- Task material -
========================================

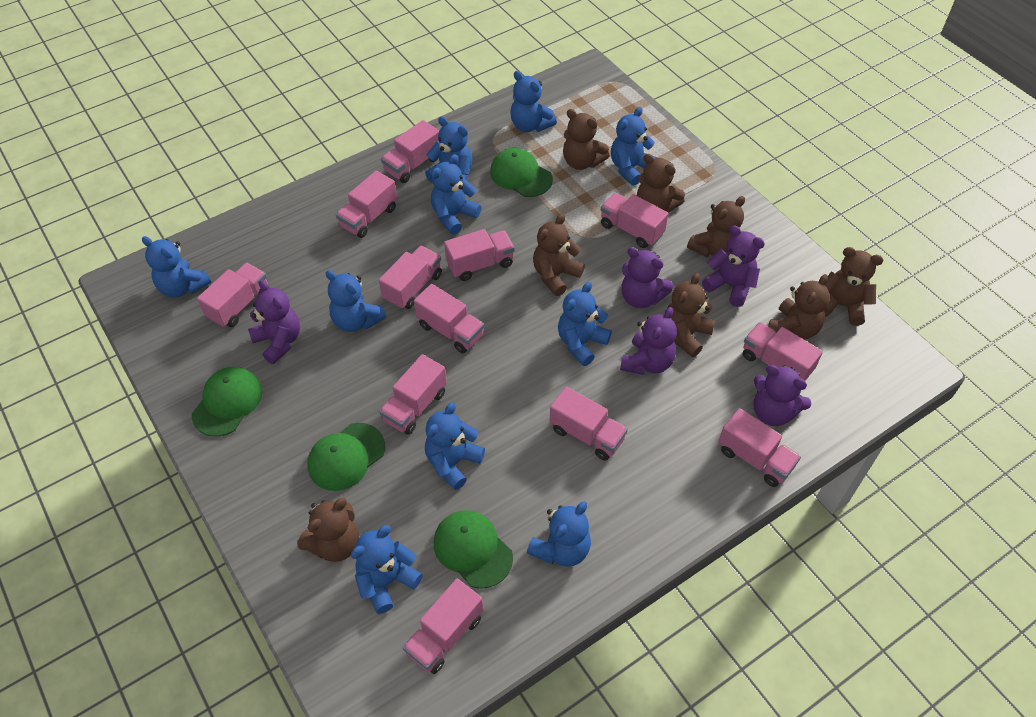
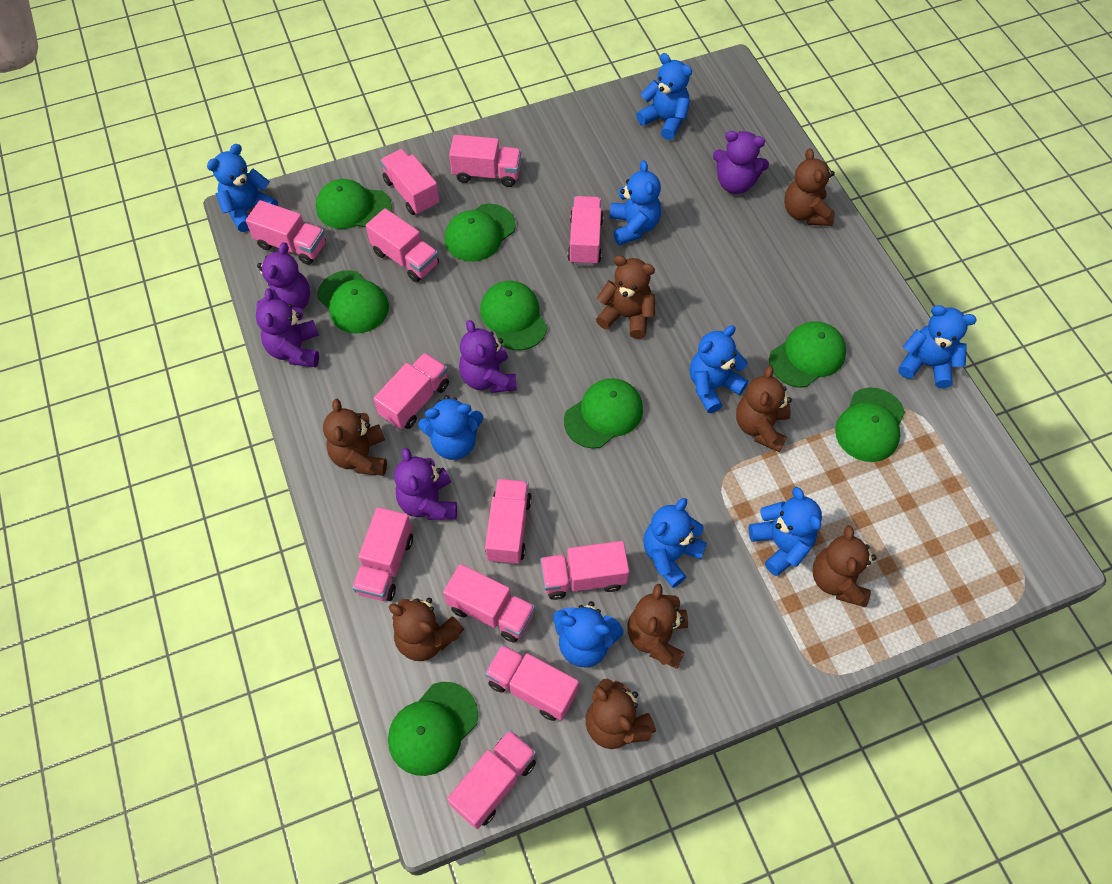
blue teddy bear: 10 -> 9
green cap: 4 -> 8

========================================

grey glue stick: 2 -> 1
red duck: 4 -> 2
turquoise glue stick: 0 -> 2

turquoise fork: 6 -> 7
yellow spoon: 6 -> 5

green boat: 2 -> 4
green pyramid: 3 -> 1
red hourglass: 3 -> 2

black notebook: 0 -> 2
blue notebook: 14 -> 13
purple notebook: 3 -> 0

========================================

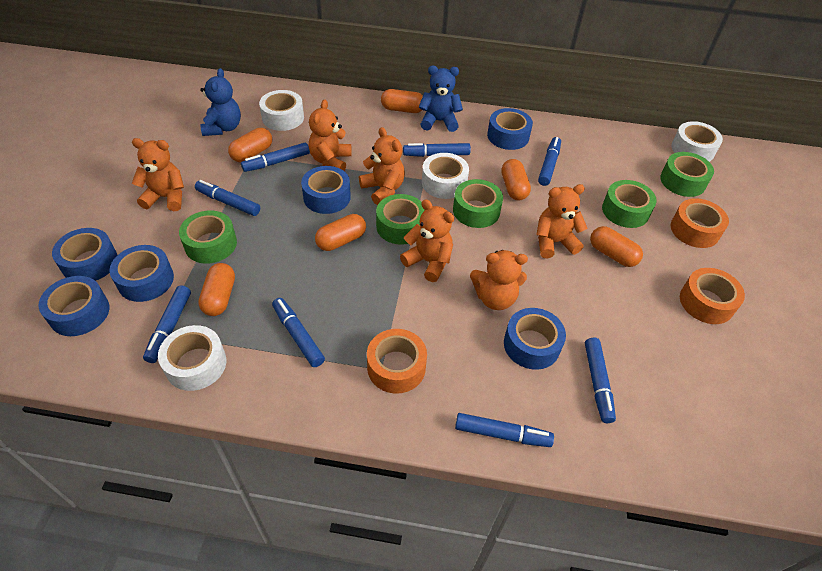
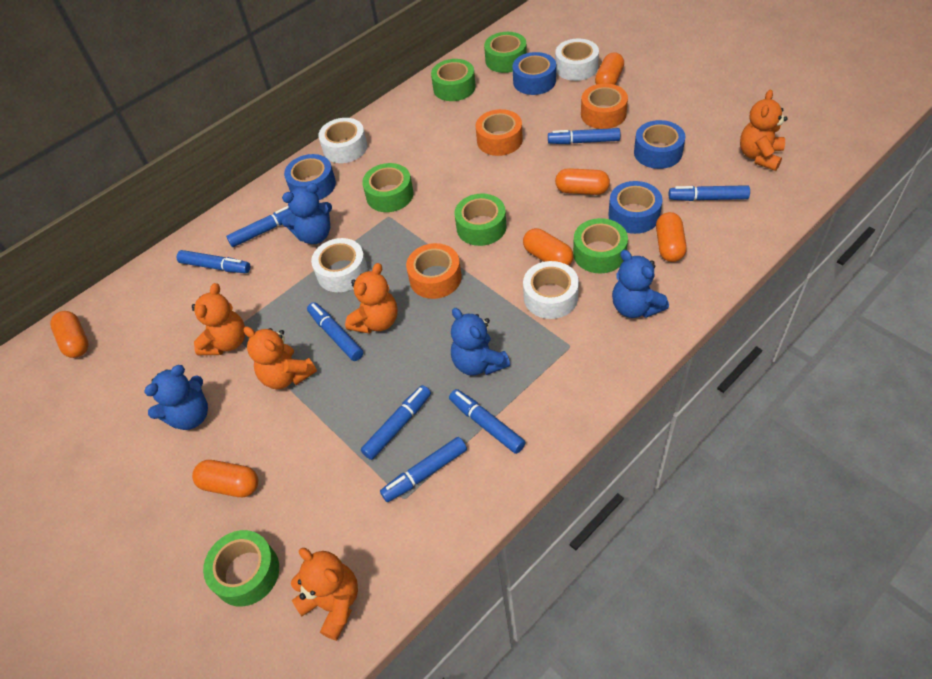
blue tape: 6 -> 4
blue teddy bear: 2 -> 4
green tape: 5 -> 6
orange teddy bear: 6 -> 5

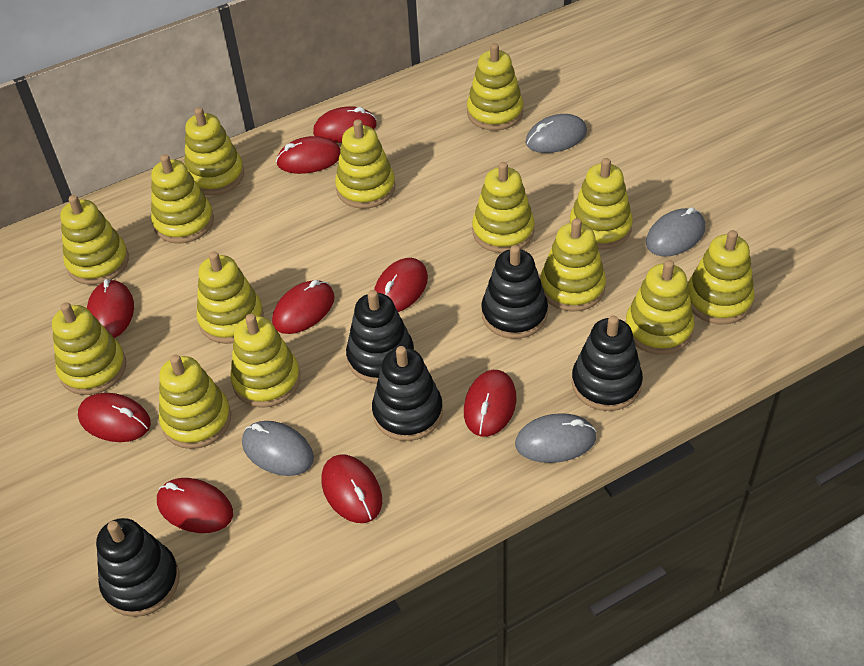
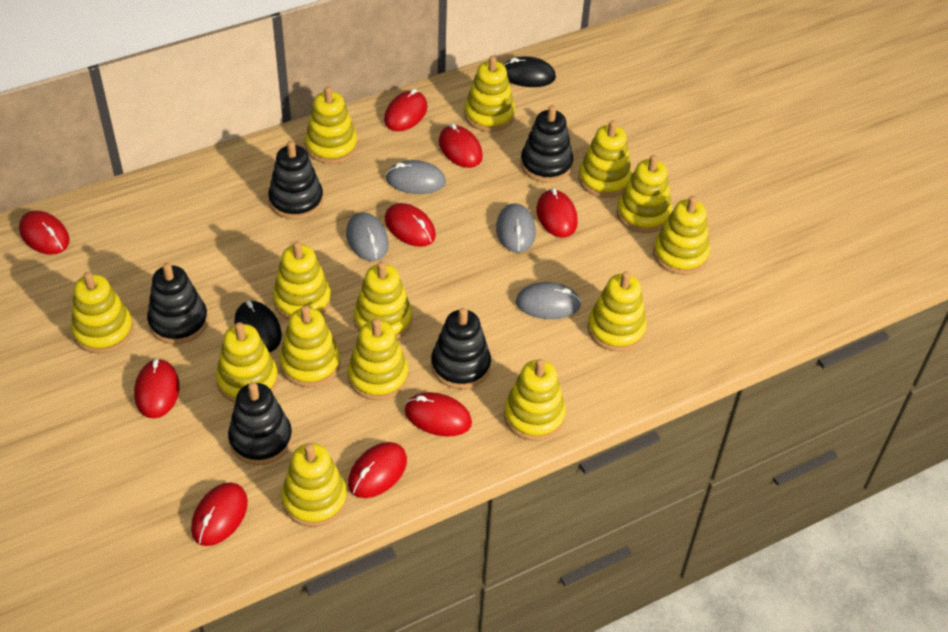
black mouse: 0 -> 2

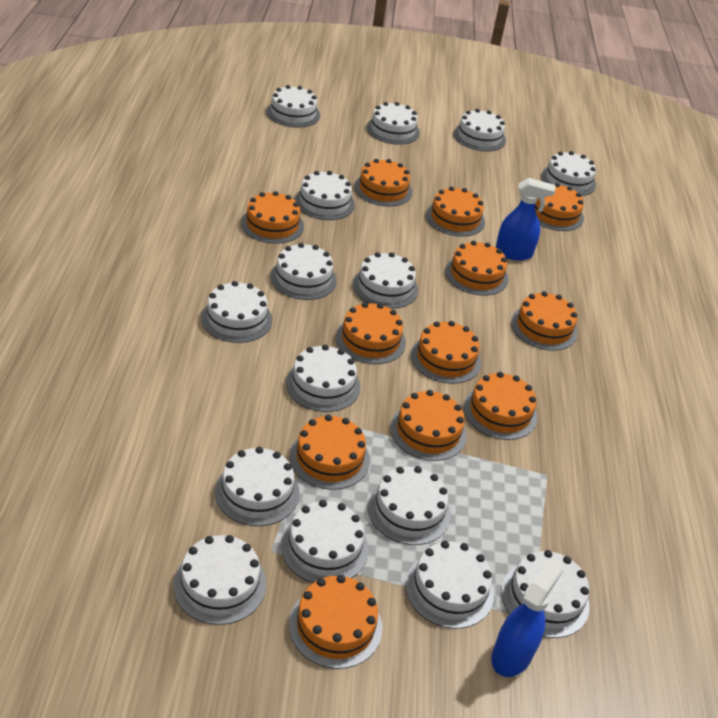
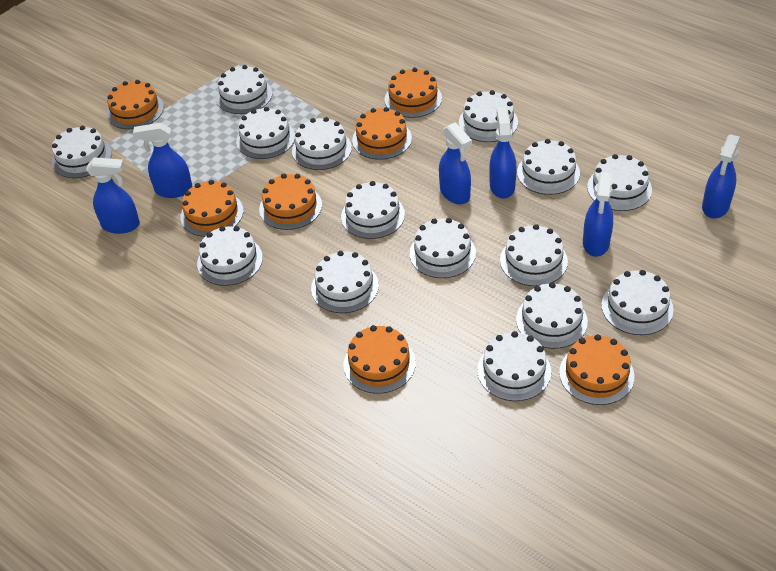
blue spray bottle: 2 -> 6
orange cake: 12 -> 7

========================================

- Instructions to follow -
Word for word, retype the lines in the entries above that run from the one with "orange teddy bear: 6 -> 5" through the one with "orange cake: 12 -> 7". Both ends count; pictures do not.

- Written response -
orange teddy bear: 6 -> 5

black mouse: 0 -> 2

blue spray bottle: 2 -> 6
orange cake: 12 -> 7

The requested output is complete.